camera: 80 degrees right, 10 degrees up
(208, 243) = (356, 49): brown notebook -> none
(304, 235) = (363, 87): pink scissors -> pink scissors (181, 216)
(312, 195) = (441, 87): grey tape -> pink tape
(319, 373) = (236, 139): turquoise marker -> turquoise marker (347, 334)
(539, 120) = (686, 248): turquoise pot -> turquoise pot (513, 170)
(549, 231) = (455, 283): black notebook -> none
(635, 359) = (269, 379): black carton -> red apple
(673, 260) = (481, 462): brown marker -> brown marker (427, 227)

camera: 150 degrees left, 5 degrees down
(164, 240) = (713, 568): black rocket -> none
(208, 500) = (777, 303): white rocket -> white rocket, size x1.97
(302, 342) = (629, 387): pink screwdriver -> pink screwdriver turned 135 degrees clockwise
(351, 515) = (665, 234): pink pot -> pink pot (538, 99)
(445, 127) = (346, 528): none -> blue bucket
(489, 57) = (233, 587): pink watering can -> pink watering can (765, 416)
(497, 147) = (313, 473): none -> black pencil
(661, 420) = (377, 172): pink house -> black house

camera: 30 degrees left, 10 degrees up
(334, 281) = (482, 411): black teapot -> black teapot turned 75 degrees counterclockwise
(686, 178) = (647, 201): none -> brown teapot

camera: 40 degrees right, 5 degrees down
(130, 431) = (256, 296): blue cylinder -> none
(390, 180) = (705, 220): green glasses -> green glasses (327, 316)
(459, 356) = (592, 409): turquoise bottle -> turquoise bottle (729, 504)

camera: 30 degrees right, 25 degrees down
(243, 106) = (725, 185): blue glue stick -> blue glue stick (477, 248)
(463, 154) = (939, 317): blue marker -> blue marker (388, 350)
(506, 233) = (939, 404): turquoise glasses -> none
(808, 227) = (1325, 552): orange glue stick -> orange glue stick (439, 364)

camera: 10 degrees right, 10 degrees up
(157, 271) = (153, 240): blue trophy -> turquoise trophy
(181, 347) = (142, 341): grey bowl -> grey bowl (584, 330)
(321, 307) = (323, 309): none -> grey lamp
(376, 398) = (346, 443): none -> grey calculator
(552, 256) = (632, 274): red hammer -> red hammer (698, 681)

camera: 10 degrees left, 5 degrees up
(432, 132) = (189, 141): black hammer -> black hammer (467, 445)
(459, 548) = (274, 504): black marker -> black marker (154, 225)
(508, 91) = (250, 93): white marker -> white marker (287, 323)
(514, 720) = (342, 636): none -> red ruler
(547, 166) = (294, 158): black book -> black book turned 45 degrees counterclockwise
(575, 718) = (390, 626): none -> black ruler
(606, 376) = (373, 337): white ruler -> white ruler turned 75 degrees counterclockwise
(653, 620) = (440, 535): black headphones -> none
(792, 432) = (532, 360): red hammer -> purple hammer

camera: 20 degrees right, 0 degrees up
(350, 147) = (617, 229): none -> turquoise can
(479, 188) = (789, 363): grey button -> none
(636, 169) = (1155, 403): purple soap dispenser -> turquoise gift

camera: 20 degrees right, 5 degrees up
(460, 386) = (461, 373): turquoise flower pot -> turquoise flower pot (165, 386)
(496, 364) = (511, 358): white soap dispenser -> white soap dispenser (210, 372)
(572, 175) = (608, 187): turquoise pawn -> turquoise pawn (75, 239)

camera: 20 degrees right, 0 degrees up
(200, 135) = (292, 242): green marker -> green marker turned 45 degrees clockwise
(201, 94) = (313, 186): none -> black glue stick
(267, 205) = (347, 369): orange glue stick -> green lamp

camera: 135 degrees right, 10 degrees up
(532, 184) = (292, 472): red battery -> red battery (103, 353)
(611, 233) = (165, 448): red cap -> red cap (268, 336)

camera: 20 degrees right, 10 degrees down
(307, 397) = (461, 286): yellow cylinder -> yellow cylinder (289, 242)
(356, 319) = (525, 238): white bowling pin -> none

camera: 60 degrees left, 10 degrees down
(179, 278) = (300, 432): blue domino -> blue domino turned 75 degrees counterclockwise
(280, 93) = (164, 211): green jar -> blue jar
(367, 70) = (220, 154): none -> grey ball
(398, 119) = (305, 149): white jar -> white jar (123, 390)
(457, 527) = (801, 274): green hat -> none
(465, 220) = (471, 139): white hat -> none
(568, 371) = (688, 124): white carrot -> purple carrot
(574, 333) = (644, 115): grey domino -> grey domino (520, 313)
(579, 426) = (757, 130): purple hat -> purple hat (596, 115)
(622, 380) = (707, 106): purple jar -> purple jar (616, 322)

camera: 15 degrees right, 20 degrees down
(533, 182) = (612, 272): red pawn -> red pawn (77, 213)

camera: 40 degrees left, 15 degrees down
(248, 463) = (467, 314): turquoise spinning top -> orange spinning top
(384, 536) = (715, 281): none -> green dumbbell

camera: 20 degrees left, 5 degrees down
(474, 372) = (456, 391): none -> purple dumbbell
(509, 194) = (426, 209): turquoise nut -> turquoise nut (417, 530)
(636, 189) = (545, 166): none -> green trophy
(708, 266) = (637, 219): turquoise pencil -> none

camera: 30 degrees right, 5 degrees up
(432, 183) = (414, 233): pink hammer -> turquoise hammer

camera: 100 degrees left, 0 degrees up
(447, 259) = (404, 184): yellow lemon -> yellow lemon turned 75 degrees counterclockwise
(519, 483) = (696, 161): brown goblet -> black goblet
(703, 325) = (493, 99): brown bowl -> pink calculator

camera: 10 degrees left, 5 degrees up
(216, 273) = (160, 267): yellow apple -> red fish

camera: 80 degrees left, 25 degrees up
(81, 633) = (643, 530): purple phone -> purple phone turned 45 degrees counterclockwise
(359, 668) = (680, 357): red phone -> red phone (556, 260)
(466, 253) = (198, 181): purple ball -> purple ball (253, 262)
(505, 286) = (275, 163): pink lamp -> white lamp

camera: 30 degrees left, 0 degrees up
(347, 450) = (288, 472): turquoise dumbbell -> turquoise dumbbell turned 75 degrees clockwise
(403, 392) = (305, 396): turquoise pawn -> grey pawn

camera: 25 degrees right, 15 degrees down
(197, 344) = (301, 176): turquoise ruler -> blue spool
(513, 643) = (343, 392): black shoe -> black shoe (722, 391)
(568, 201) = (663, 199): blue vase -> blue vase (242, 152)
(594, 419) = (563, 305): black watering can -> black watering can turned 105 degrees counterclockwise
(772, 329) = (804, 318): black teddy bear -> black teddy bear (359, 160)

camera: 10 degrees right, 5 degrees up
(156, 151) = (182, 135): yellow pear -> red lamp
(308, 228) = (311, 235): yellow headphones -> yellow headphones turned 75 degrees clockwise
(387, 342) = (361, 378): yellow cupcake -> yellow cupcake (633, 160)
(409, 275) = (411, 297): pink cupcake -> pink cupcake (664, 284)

· · · · · · ·

Assigned task> Count the lines of the listing above that include the word "stick" and state the total with nothing else.

Answer to the exercise> 4